(Scene images with change listings)
Content starts

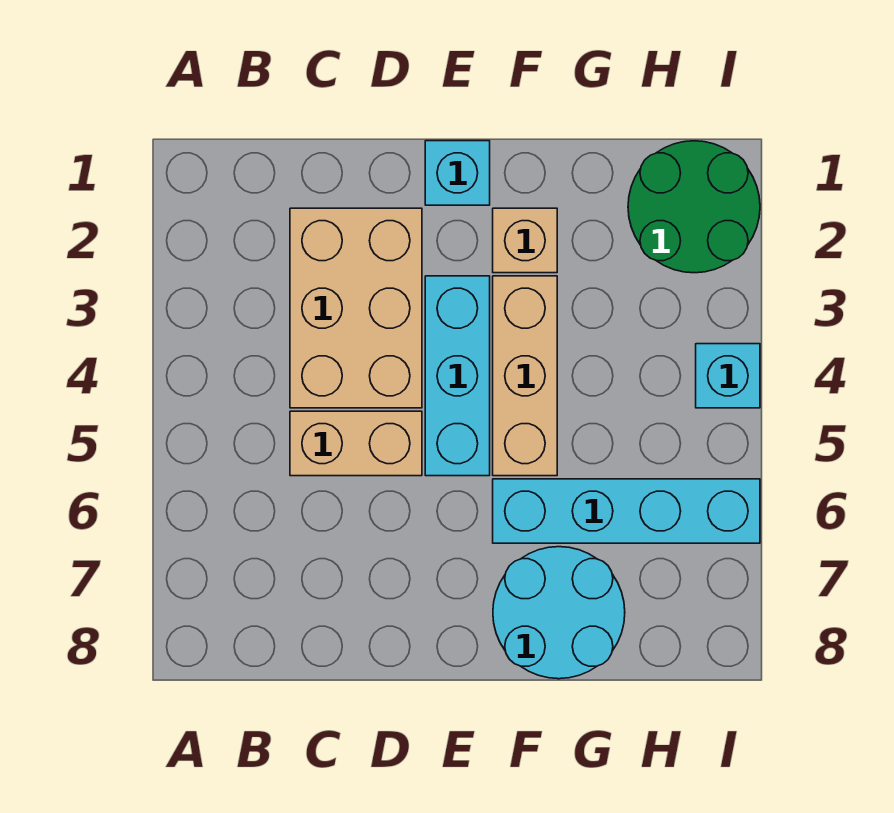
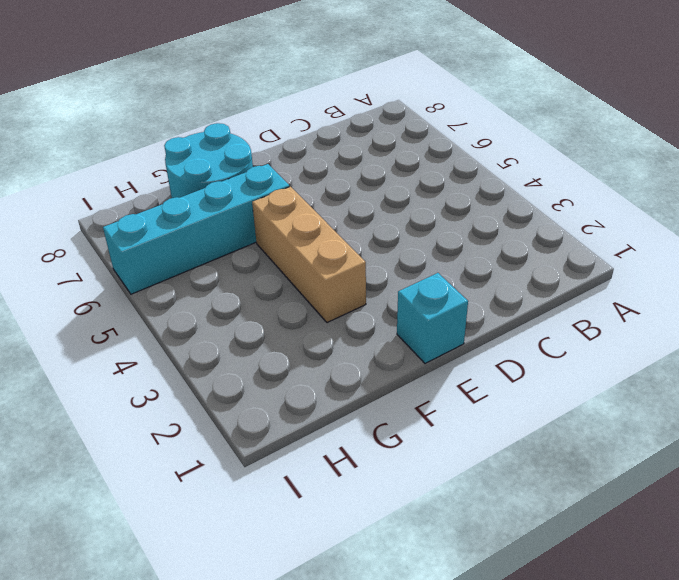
none -> tan brick C2:D4 level 1
none -> tan brick C5:D5 level 1

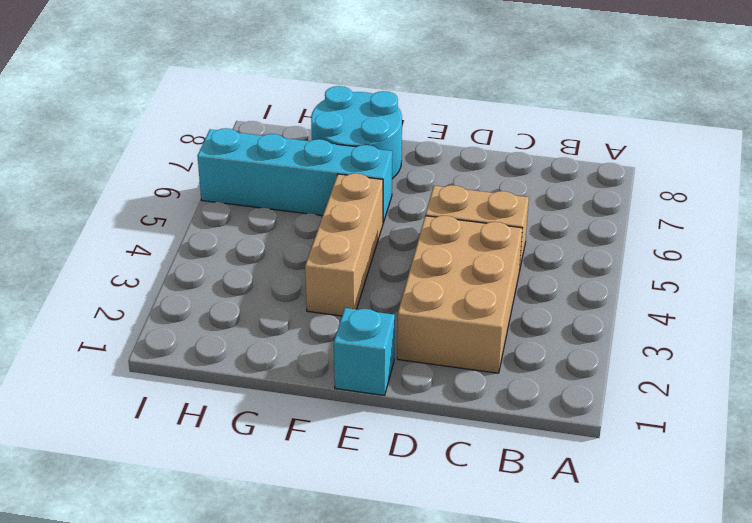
none -> cyan brick E3:E5 level 1
none -> tan brick F2 level 1

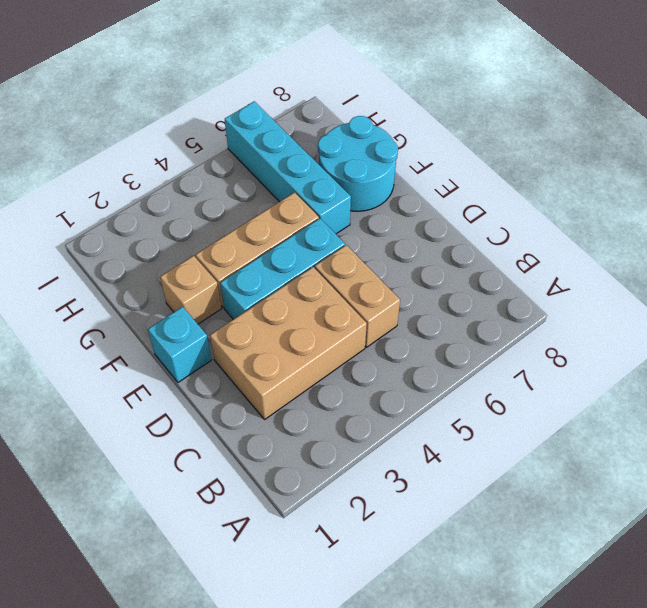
none -> green round brick H1:I2 level 1
none -> cyan brick I4 level 1

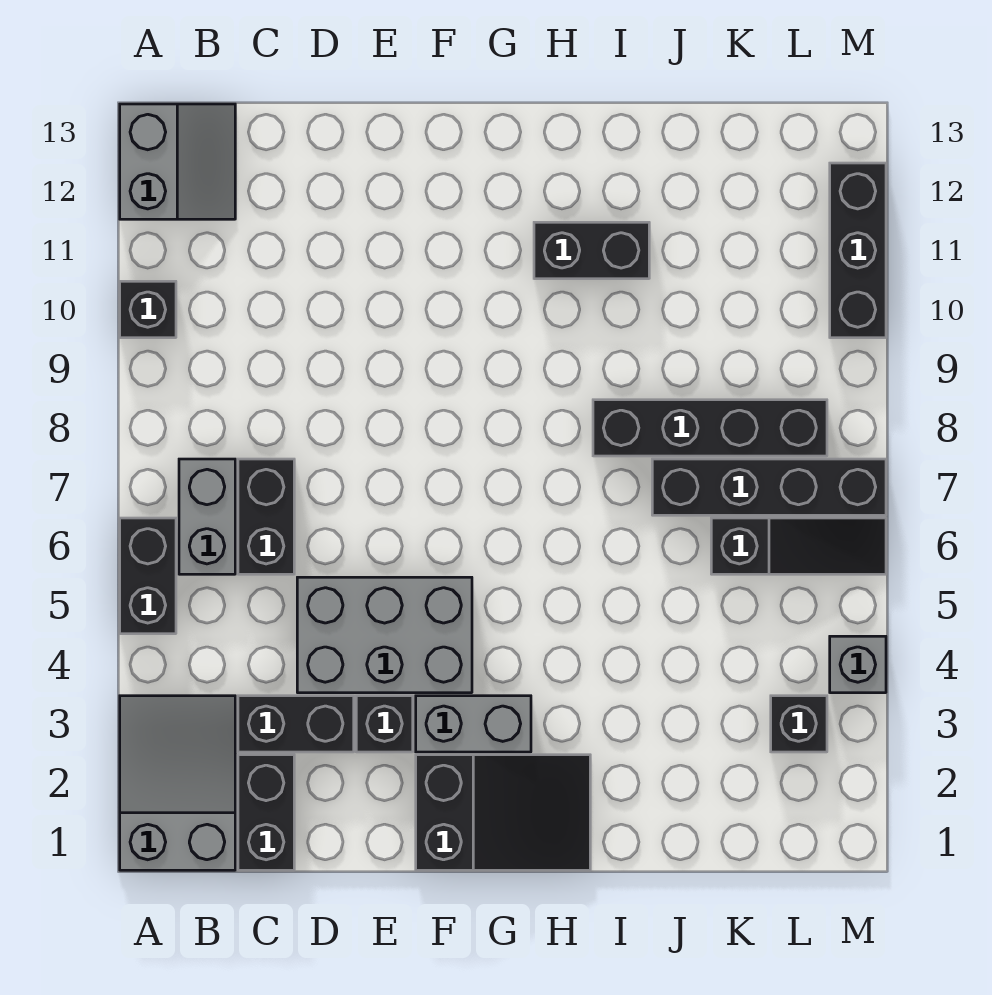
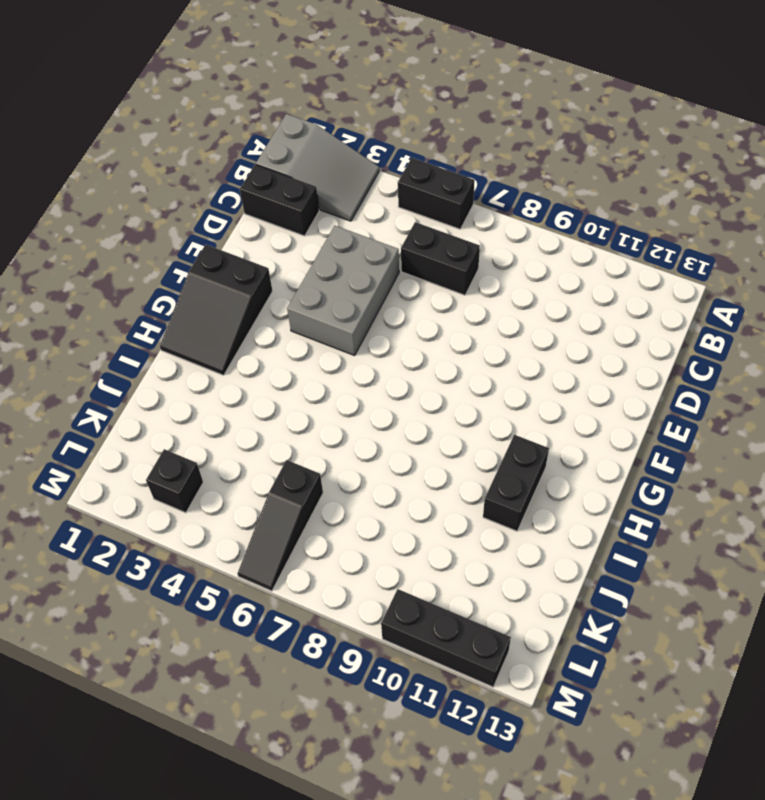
none -> black brick A10 level 1
none -> grey slope A12:B13 level 1 top A
none -> grey brick B6:B7 level 1

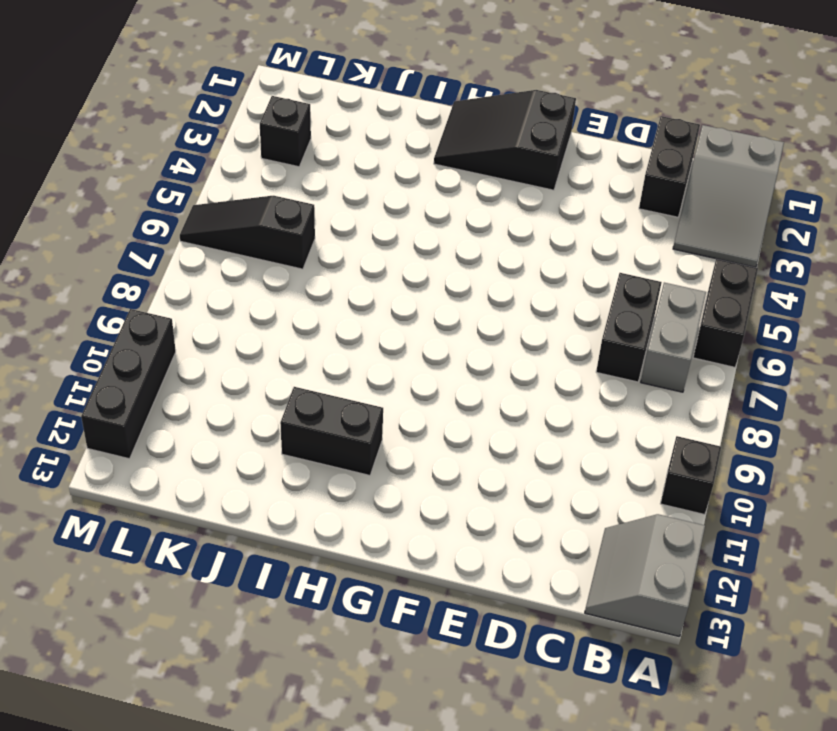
none -> black brick C3:D3 level 1
none -> grey brick D4:F5 level 1
none -> black brick E3 level 1

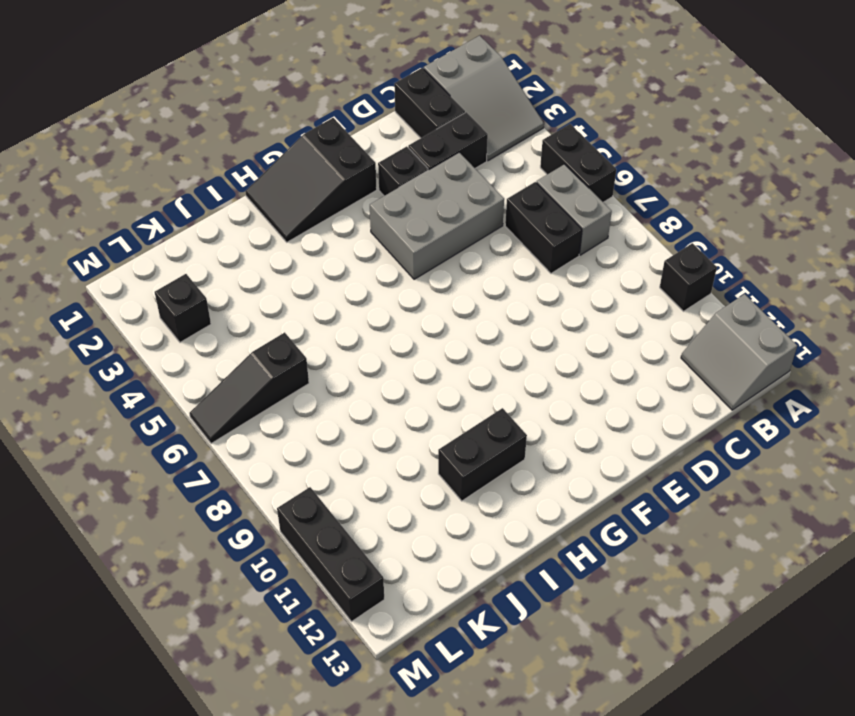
none -> grey brick F3:G3 level 1
none -> black brick I8:L8 level 1
none -> black brick J7:M7 level 1

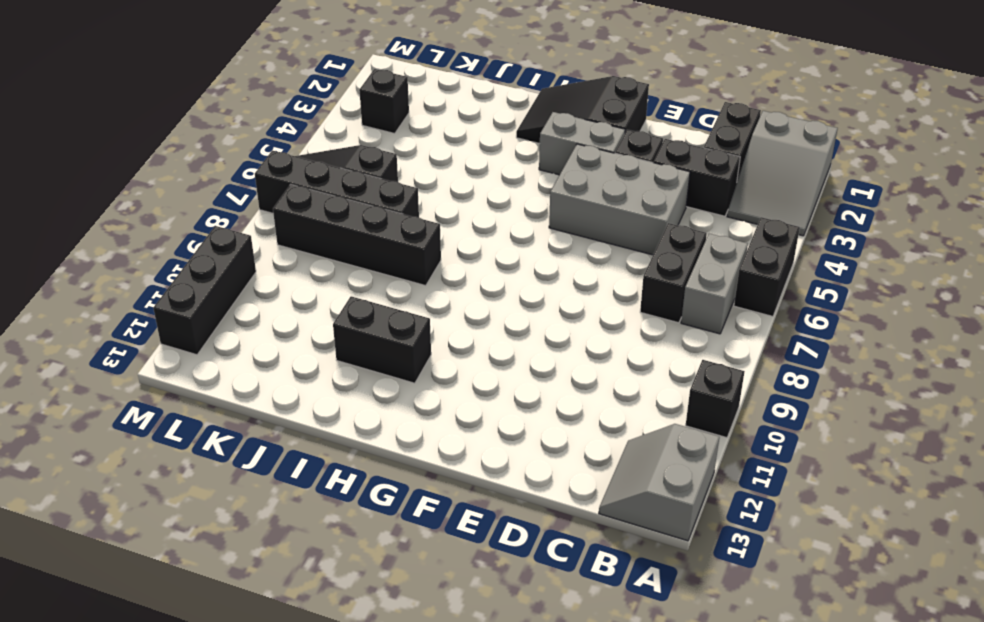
none -> grey brick M4 level 1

Content ends

Exercise description: When a line in the data above contains the string "grey", copy that line.

Expected output:
none -> grey slope A12:B13 level 1 top A
none -> grey brick B6:B7 level 1
none -> grey brick D4:F5 level 1
none -> grey brick F3:G3 level 1
none -> grey brick M4 level 1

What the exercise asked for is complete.